--- Supplied data ---
# # # # # # #

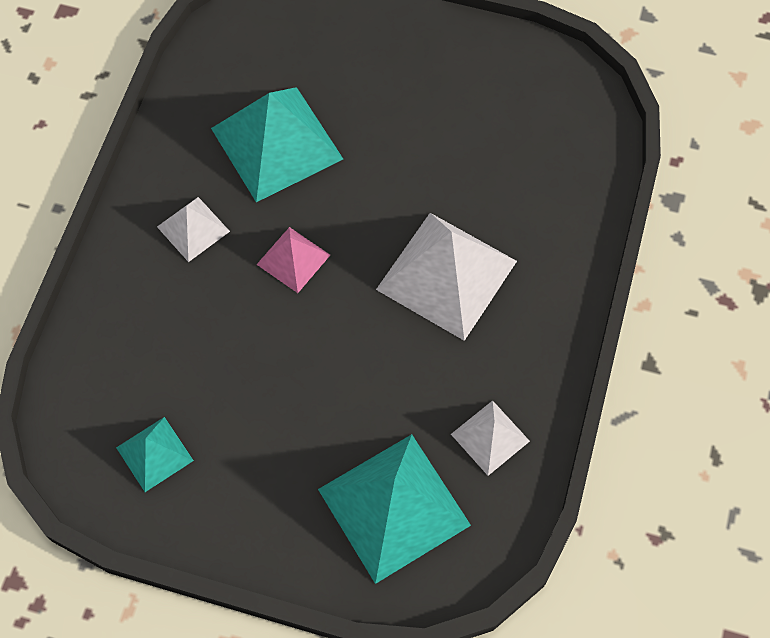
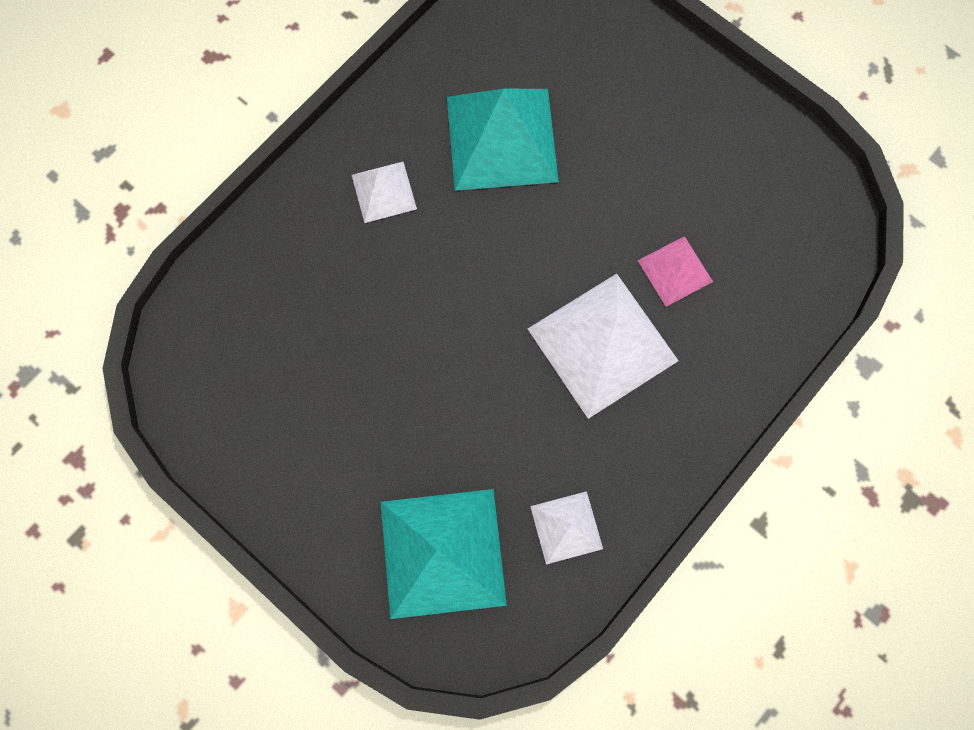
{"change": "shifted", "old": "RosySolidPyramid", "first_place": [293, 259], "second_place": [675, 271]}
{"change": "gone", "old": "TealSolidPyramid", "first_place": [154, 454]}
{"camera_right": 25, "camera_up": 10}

# # # # # # #

An exact reproduction of the material is needed, without its images.

{"change": "shifted", "old": "RosySolidPyramid", "first_place": [293, 259], "second_place": [675, 271]}
{"change": "gone", "old": "TealSolidPyramid", "first_place": [154, 454]}
{"camera_right": 25, "camera_up": 10}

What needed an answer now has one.